___ Exercise data

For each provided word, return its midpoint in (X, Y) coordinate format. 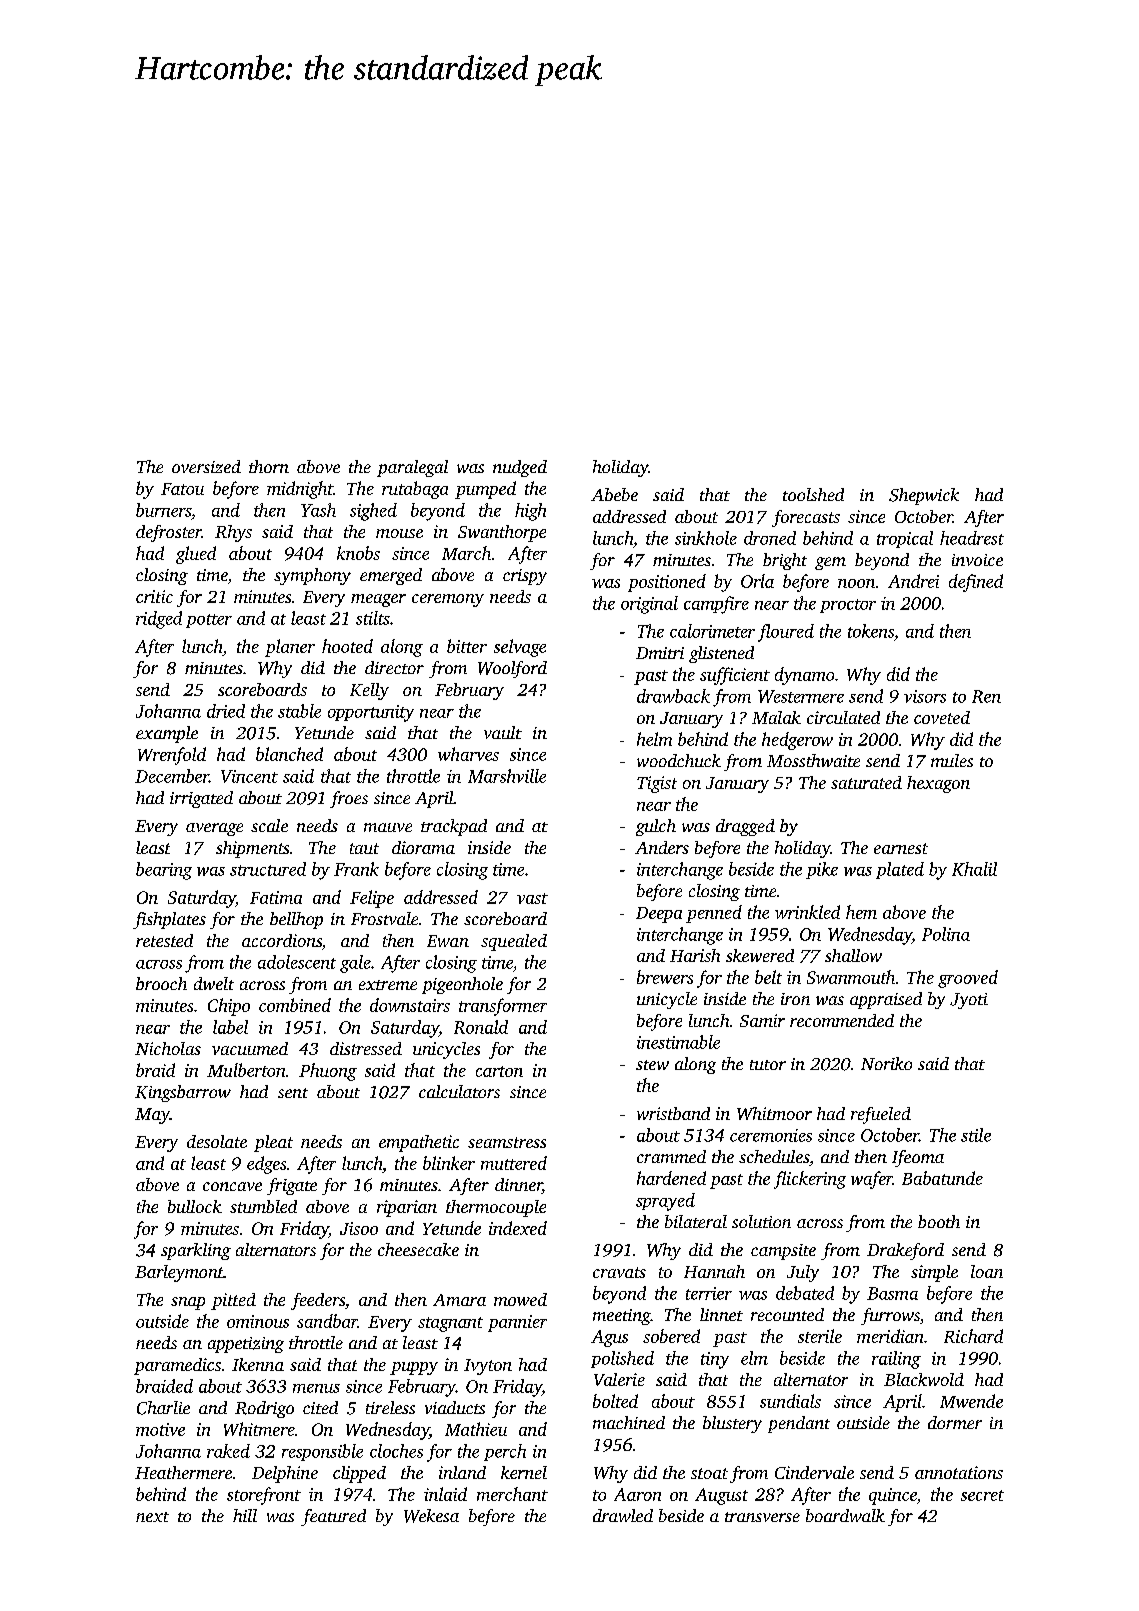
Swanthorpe (502, 533)
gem (830, 563)
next (152, 1517)
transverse (762, 1517)
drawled (623, 1515)
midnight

______

## Exercise task
Can you reproduce every line of the listing above, including its request, with each answer coordinate multiplied by 0.2 and rounded to a whole number (halves rounded up), and leave out the picture?

## Worked answer
For each provided word, return its midpoint in (X, Y) coordinate format. 
Swanthorpe (100, 107)
gem (166, 113)
next (30, 303)
transverse (152, 303)
drawled (125, 303)
midnight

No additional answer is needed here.